*** INFORMATION SHOWN ***
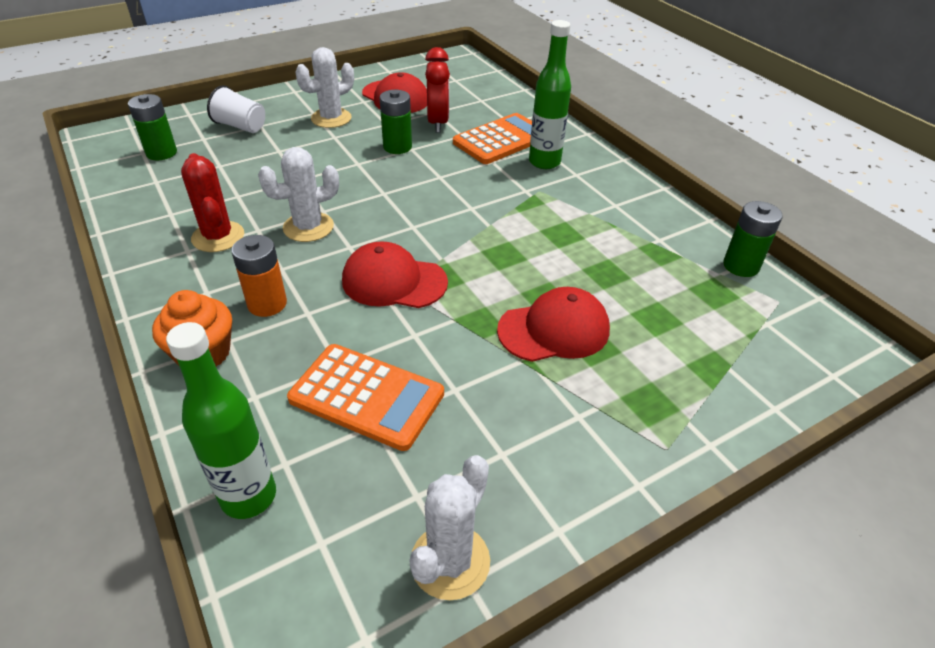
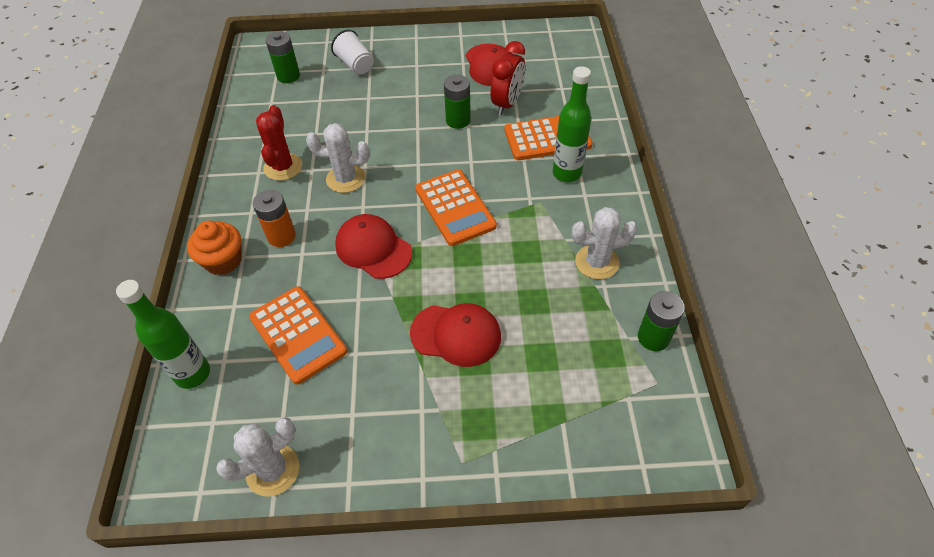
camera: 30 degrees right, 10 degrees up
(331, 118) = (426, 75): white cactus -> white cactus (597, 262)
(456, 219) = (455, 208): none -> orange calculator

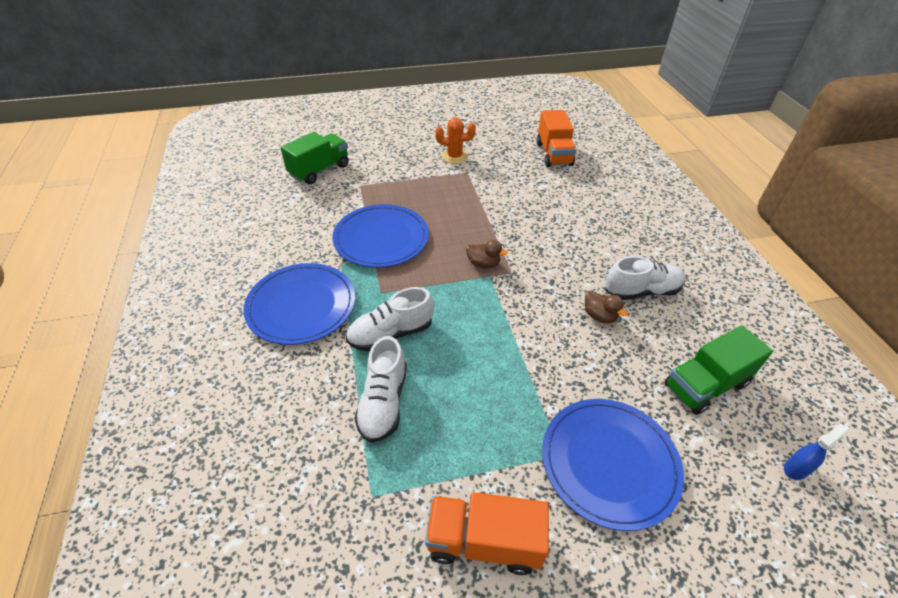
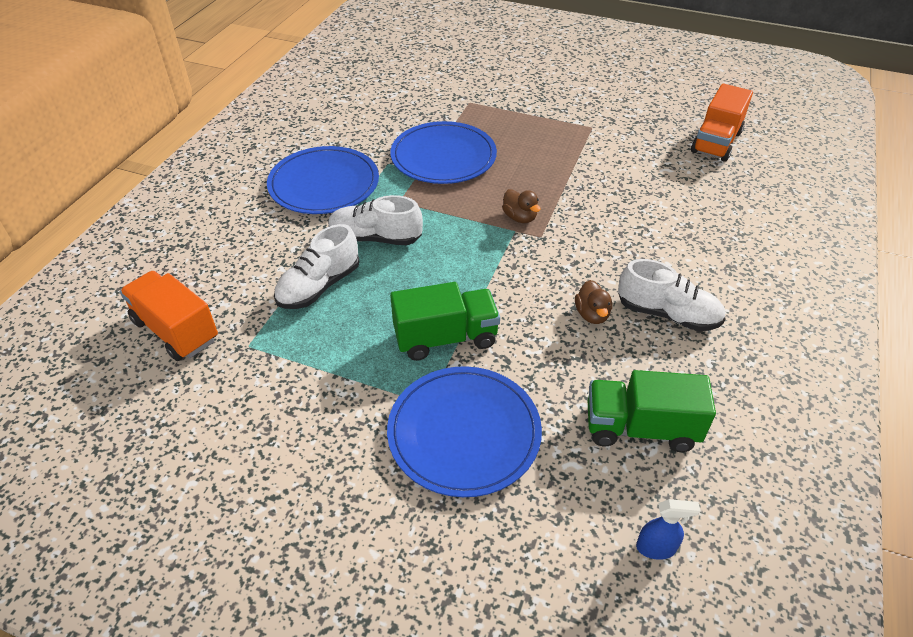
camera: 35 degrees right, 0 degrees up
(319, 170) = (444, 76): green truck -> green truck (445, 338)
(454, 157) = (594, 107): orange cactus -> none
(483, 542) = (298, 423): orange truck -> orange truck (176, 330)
***
> **WORK TO COMPLETE**:
With the pictures left out, transcribe exactly the lines from the line holding "(456, 219) = (455, 208): none" through the closing line of the entries.

> **RESPONSE TO THIS EXERCISE**:
(456, 219) = (455, 208): none -> orange calculator

camera: 35 degrees right, 0 degrees up
(319, 170) = (444, 76): green truck -> green truck (445, 338)
(454, 157) = (594, 107): orange cactus -> none
(483, 542) = (298, 423): orange truck -> orange truck (176, 330)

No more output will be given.